»»

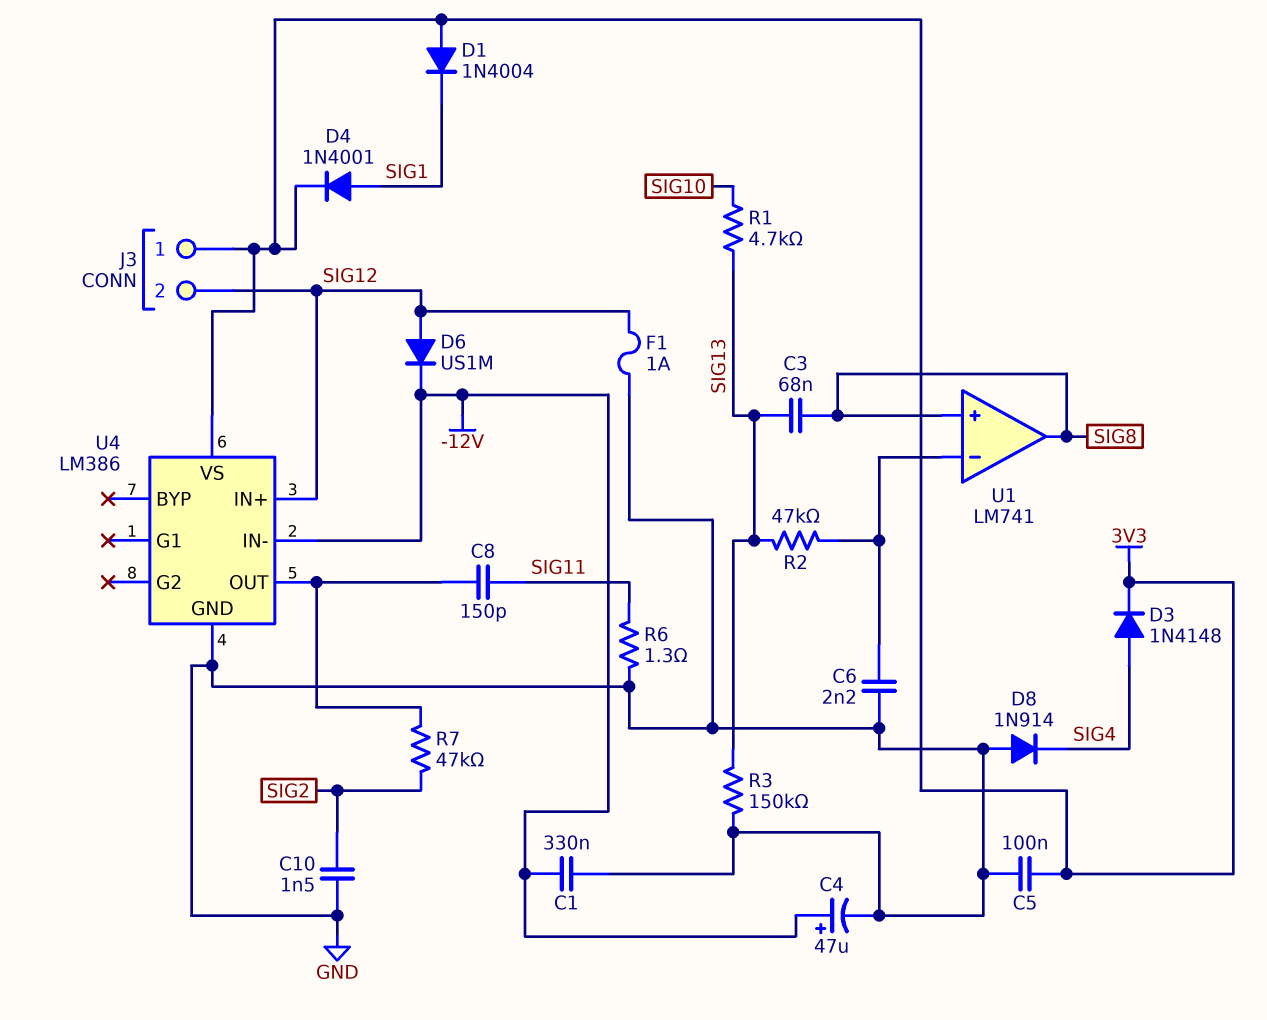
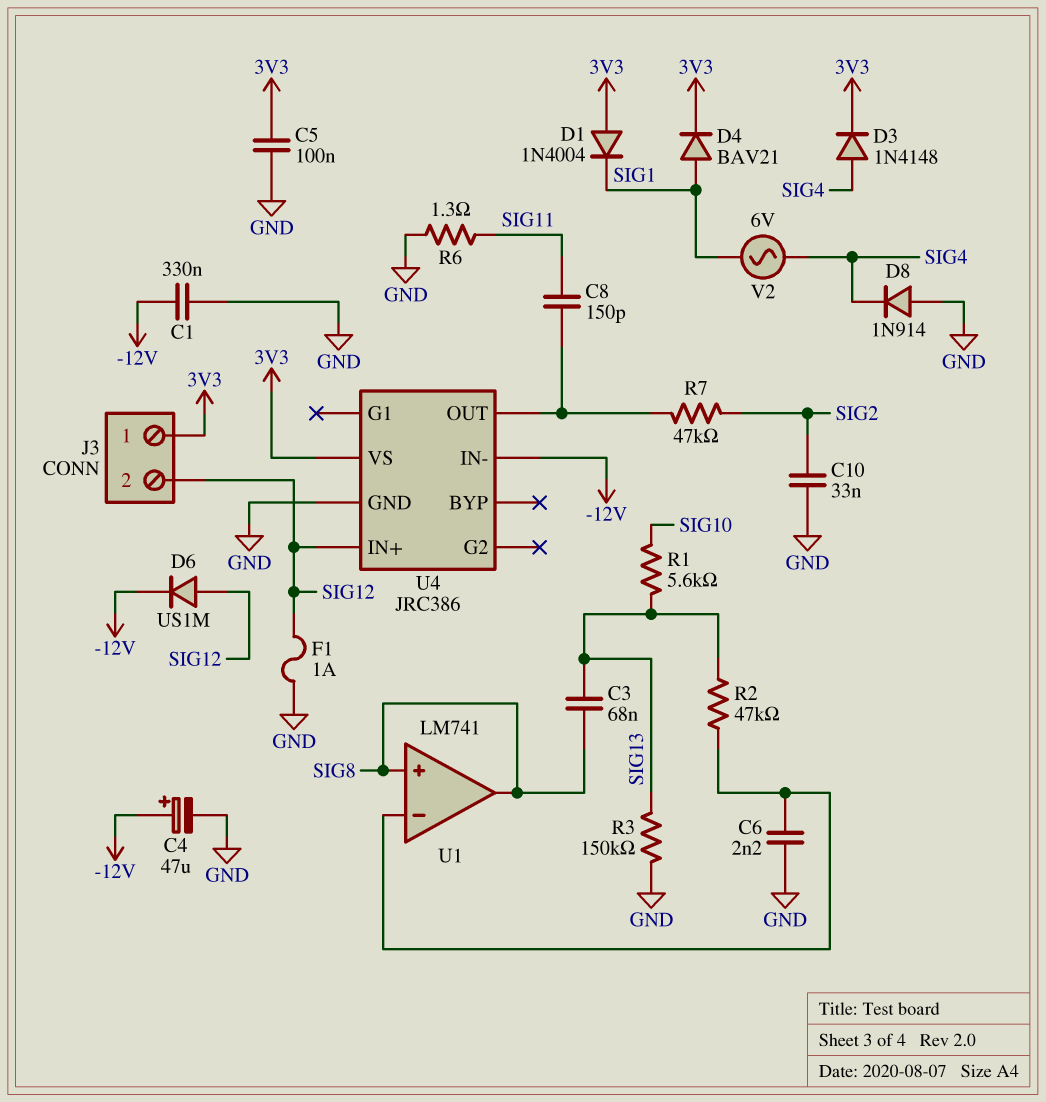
C10: 1.5nF (GND, SIG2) -> 33nF (GND, SIG2)
D4: diode 1N4001 (A SIG1, K 3V3) -> diode BAV21 (A SIG1, K 3V3)
R1: 4.7k (SIG10, SIG13) -> 5.6k (SIG10, SIG13)
U4: LM386 -> JRC386
V2: none -> AC 6V (SIG1, SIG4)

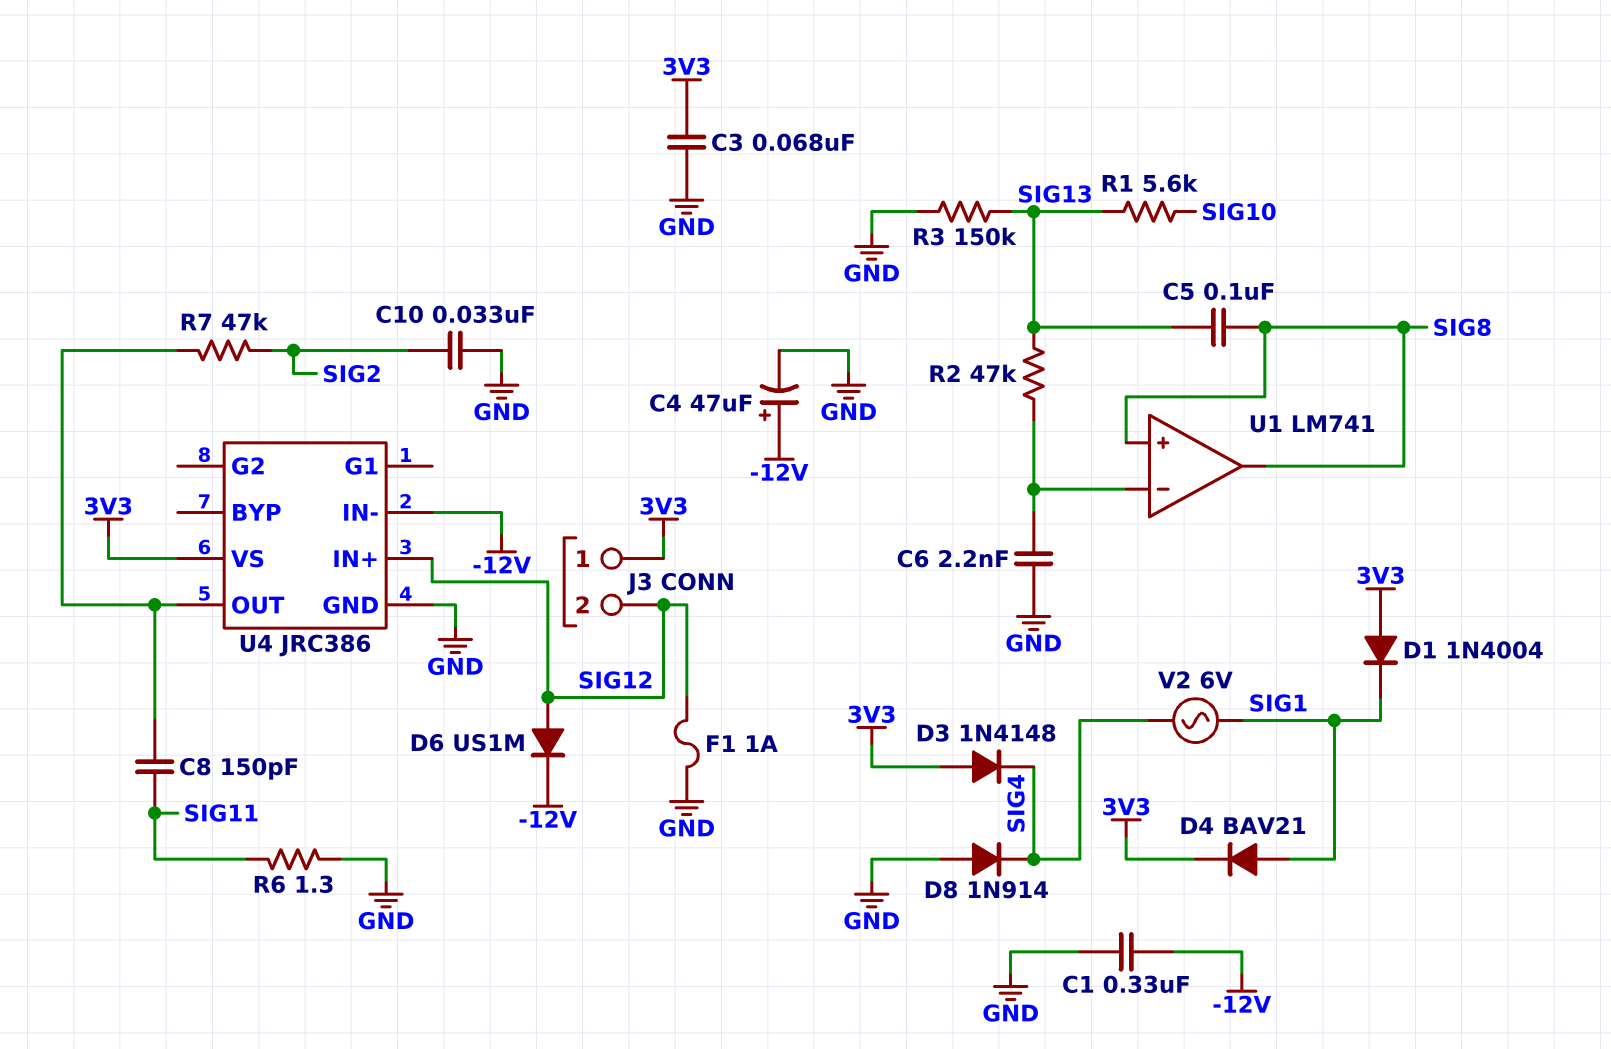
C3: 68nF (SIG8, SIG13) -> 68nF (3V3, GND)
C5: 100nF (3V3, GND) -> 100nF (SIG8, SIG13)
D3: diode 1N4148 (A SIG4, K 3V3) -> diode 1N4148 (A 3V3, K SIG4)

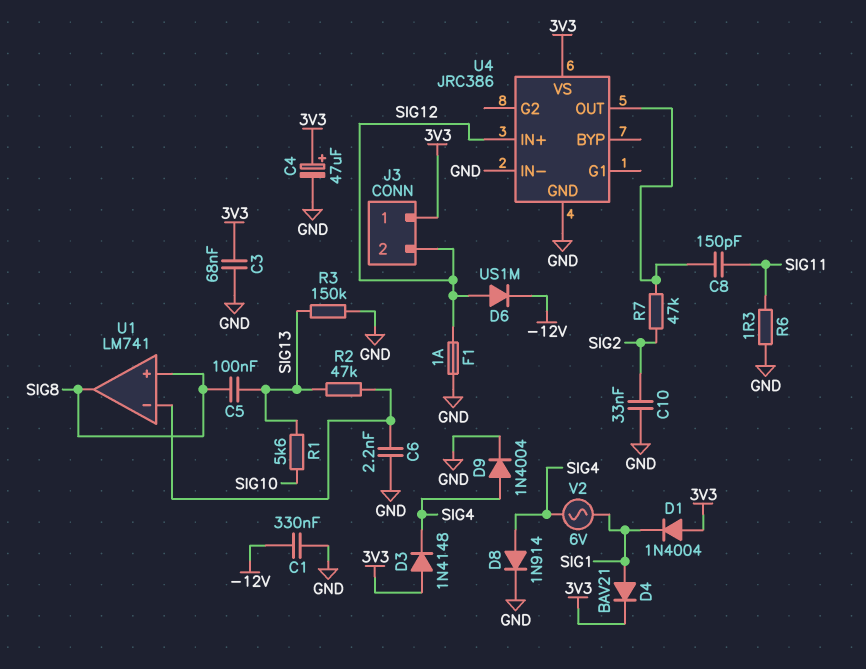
C4: 47uF (plus -12V, minus GND) -> 47uF (plus 3V3, minus GND)
D8: diode 1N914 (A GND, K SIG4) -> diode 1N914 (A SIG4, K GND)
D9: none -> diode 1N4004 (A SIG4, K GND)
U4 pin IN-: -12V -> GND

««

▸ Required action
Show all lines in the records above that hold "diode".

▸ Response to this exercise
D4: diode 1N4001 (A SIG1, K 3V3) -> diode BAV21 (A SIG1, K 3V3)
D3: diode 1N4148 (A SIG4, K 3V3) -> diode 1N4148 (A 3V3, K SIG4)
D8: diode 1N914 (A GND, K SIG4) -> diode 1N914 (A SIG4, K GND)
D9: none -> diode 1N4004 (A SIG4, K GND)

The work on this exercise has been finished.